- _YOUR GOAL_: Each record must be retyped in full. No character may differ.

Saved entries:
-------------------------

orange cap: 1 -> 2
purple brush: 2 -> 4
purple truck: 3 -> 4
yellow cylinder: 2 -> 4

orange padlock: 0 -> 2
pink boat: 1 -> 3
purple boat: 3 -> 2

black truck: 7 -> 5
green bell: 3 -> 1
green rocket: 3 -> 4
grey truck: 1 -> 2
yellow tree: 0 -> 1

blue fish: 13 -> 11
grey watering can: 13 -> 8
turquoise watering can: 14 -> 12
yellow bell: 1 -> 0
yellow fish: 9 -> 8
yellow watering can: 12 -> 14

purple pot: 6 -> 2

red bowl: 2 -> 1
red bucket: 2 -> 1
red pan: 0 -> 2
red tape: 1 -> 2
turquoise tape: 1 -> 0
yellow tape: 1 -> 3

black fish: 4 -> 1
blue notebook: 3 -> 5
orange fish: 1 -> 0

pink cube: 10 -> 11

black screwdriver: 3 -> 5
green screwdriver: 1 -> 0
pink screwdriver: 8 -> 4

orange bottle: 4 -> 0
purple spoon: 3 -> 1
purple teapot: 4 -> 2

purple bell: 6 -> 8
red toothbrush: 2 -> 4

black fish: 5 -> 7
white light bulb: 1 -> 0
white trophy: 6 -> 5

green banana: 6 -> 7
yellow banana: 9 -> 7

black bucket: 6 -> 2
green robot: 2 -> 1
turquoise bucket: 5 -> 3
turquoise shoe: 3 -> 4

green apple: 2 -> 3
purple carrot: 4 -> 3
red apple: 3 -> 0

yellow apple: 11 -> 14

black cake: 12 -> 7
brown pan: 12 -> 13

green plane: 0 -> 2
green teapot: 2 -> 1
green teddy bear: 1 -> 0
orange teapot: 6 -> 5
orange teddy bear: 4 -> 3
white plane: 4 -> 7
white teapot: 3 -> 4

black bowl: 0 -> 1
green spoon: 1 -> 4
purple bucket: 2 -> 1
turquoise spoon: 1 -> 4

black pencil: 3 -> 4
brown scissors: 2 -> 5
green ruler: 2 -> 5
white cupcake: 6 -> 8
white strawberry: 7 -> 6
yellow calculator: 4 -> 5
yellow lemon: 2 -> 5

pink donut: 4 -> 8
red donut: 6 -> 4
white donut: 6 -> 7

-------------------------

- _RESULT BELOW_:
orange cap: 1 -> 2
purple brush: 2 -> 4
purple truck: 3 -> 4
yellow cylinder: 2 -> 4

orange padlock: 0 -> 2
pink boat: 1 -> 3
purple boat: 3 -> 2

black truck: 7 -> 5
green bell: 3 -> 1
green rocket: 3 -> 4
grey truck: 1 -> 2
yellow tree: 0 -> 1

blue fish: 13 -> 11
grey watering can: 13 -> 8
turquoise watering can: 14 -> 12
yellow bell: 1 -> 0
yellow fish: 9 -> 8
yellow watering can: 12 -> 14

purple pot: 6 -> 2

red bowl: 2 -> 1
red bucket: 2 -> 1
red pan: 0 -> 2
red tape: 1 -> 2
turquoise tape: 1 -> 0
yellow tape: 1 -> 3

black fish: 4 -> 1
blue notebook: 3 -> 5
orange fish: 1 -> 0

pink cube: 10 -> 11

black screwdriver: 3 -> 5
green screwdriver: 1 -> 0
pink screwdriver: 8 -> 4

orange bottle: 4 -> 0
purple spoon: 3 -> 1
purple teapot: 4 -> 2

purple bell: 6 -> 8
red toothbrush: 2 -> 4

black fish: 5 -> 7
white light bulb: 1 -> 0
white trophy: 6 -> 5

green banana: 6 -> 7
yellow banana: 9 -> 7

black bucket: 6 -> 2
green robot: 2 -> 1
turquoise bucket: 5 -> 3
turquoise shoe: 3 -> 4

green apple: 2 -> 3
purple carrot: 4 -> 3
red apple: 3 -> 0

yellow apple: 11 -> 14

black cake: 12 -> 7
brown pan: 12 -> 13

green plane: 0 -> 2
green teapot: 2 -> 1
green teddy bear: 1 -> 0
orange teapot: 6 -> 5
orange teddy bear: 4 -> 3
white plane: 4 -> 7
white teapot: 3 -> 4

black bowl: 0 -> 1
green spoon: 1 -> 4
purple bucket: 2 -> 1
turquoise spoon: 1 -> 4

black pencil: 3 -> 4
brown scissors: 2 -> 5
green ruler: 2 -> 5
white cupcake: 6 -> 8
white strawberry: 7 -> 6
yellow calculator: 4 -> 5
yellow lemon: 2 -> 5

pink donut: 4 -> 8
red donut: 6 -> 4
white donut: 6 -> 7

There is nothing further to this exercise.